[DATA BLOCK]
▶
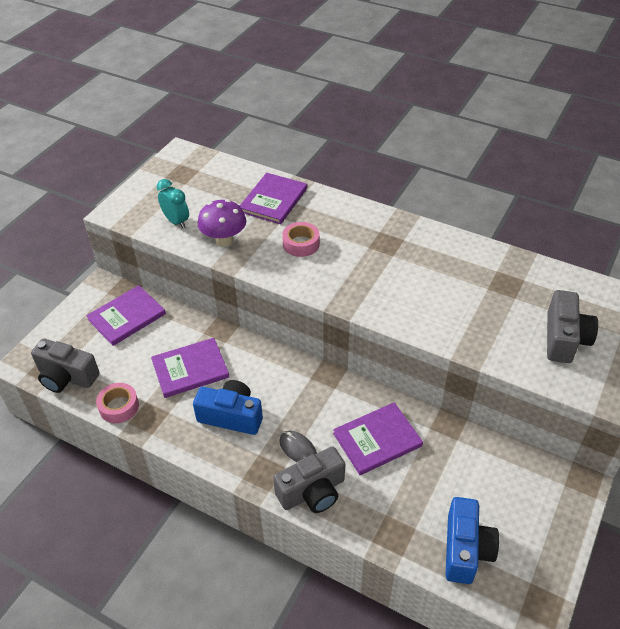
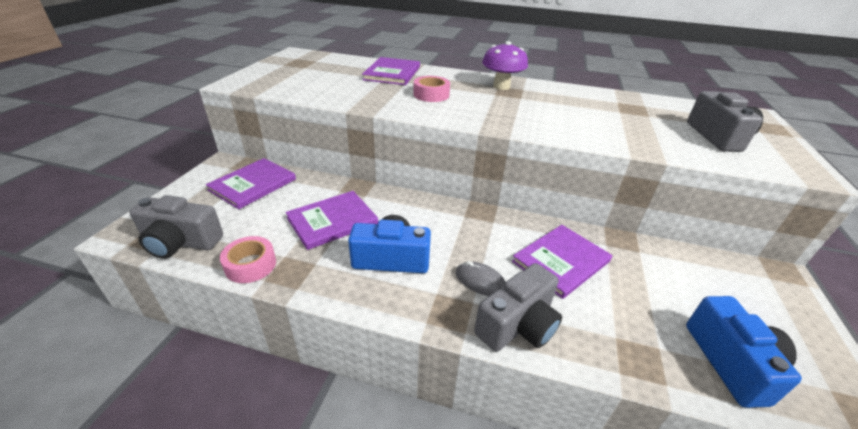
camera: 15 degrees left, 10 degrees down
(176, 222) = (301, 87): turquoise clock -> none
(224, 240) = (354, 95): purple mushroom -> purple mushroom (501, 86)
◀
[WHAT THE TASK REQUIRES] Return the complete data unchanged and include none of the pictures.

[RESPONSE BELOW]
camera: 15 degrees left, 10 degrees down
(176, 222) = (301, 87): turquoise clock -> none
(224, 240) = (354, 95): purple mushroom -> purple mushroom (501, 86)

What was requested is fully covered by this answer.